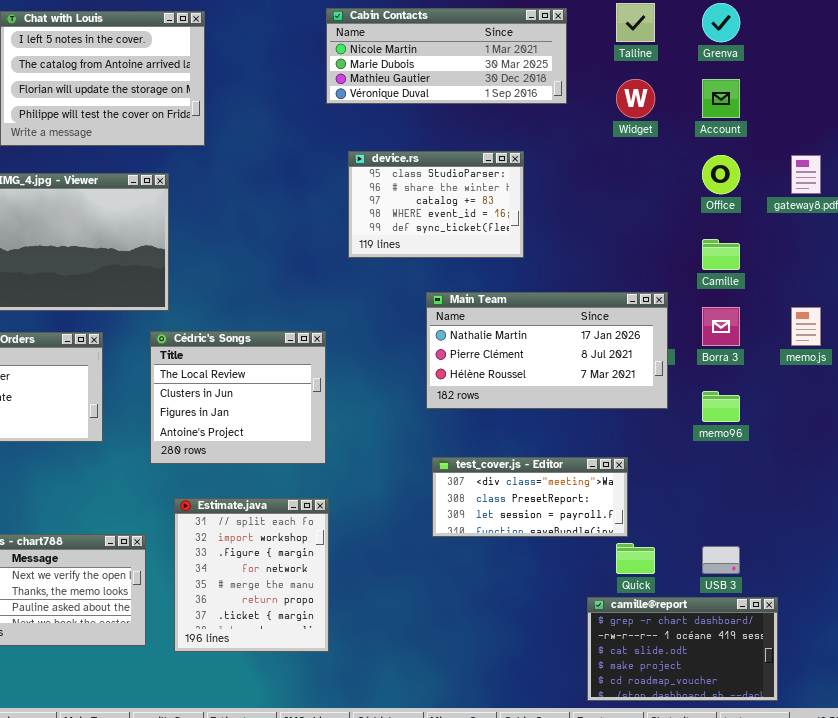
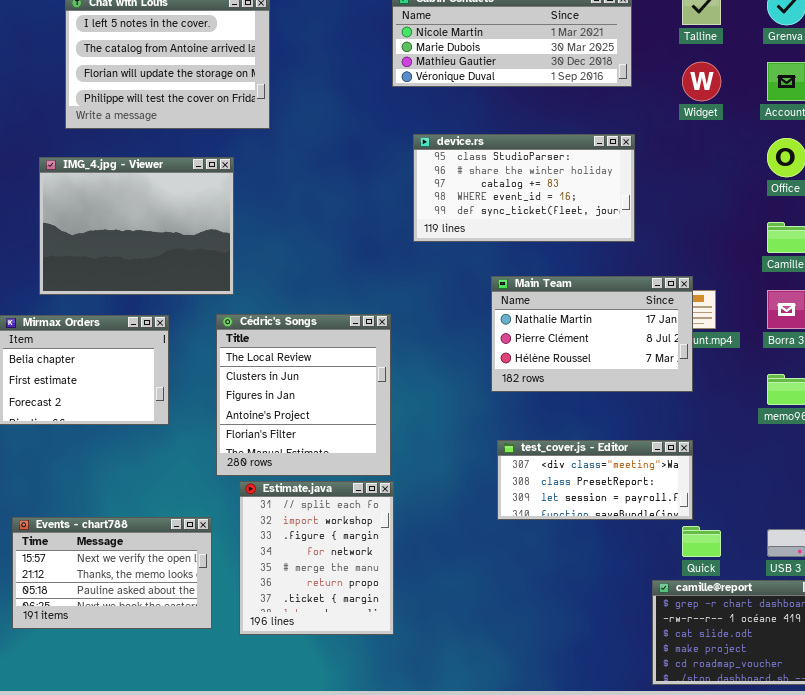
device.rs: [348,151,524,258] -> [413,134,635,242], resized
Main Team: [426,292,668,409] -> [491,276,693,392], resized
Cédric's Songs: [150,331,326,464] -> [216,314,391,476], resized

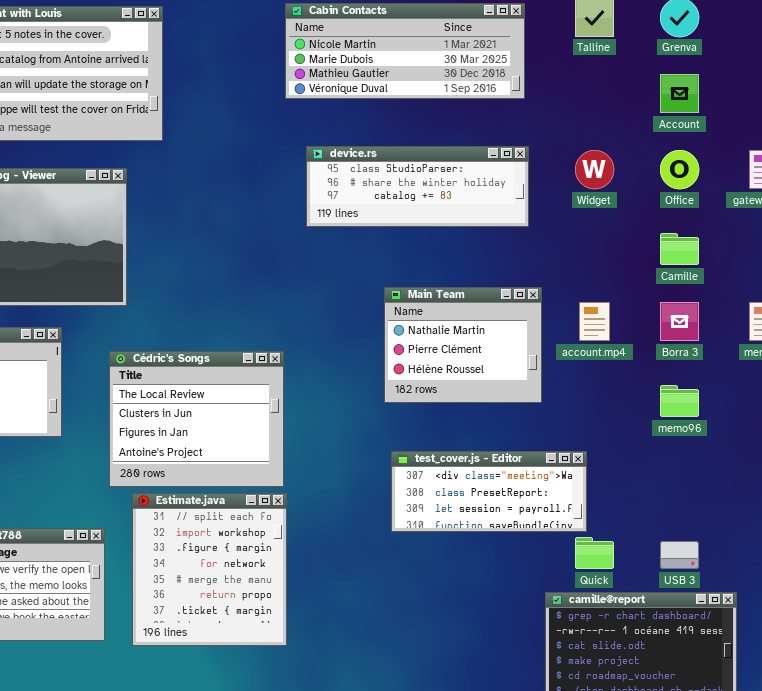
Widget: [682,62,721,101] -> [575,150,614,189], moved
device.rs: [413,134,635,242] -> [306,146,529,227], resized
Main Team: [491,276,693,392] -> [384,287,542,403], resized
Cédric's Songs: [216,314,391,476] -> [109,351,284,487], resized

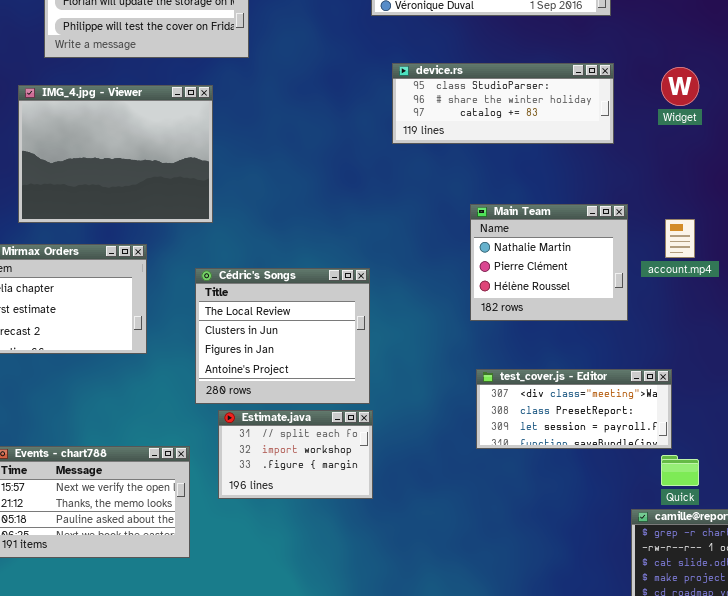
Estimate.java: [132,493,287,646] -> [218,410,373,499], resized

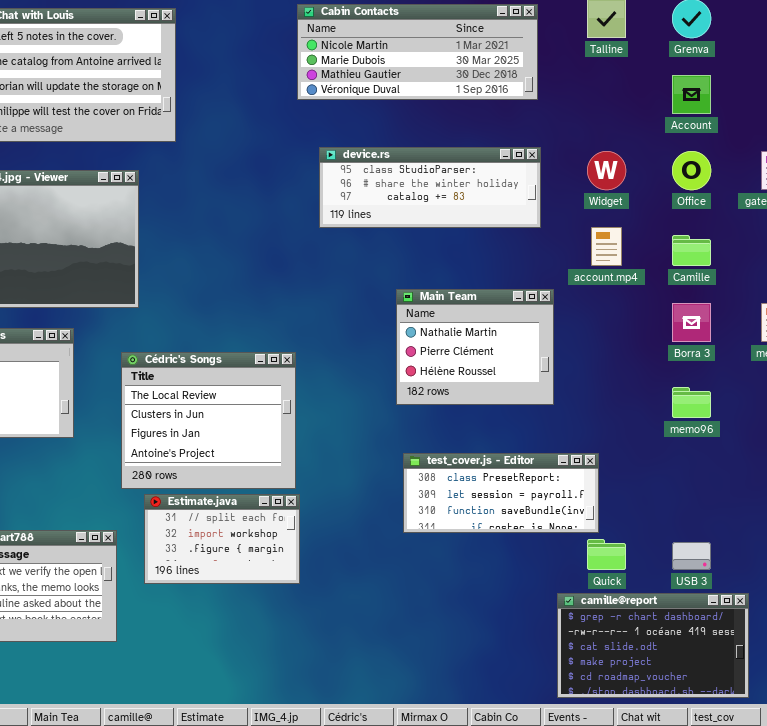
account.mp4: [665,219,695,258] -> [591,227,622,266], moved
test_cover.js - Editor: [476,369,672,449] -> [403,453,599,533], scrolled down 1 row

____________

**What this task involves:** The result is an exact copy of the lines from the one holding "Main Team: [491,276,693,392]" through the final line of the data above, both ends included, minus the pictures.

**Exercise result:**
Main Team: [491,276,693,392] -> [384,287,542,403], resized
Cédric's Songs: [216,314,391,476] -> [109,351,284,487], resized

Estimate.java: [132,493,287,646] -> [218,410,373,499], resized

account.mp4: [665,219,695,258] -> [591,227,622,266], moved
test_cover.js - Editor: [476,369,672,449] -> [403,453,599,533], scrolled down 1 row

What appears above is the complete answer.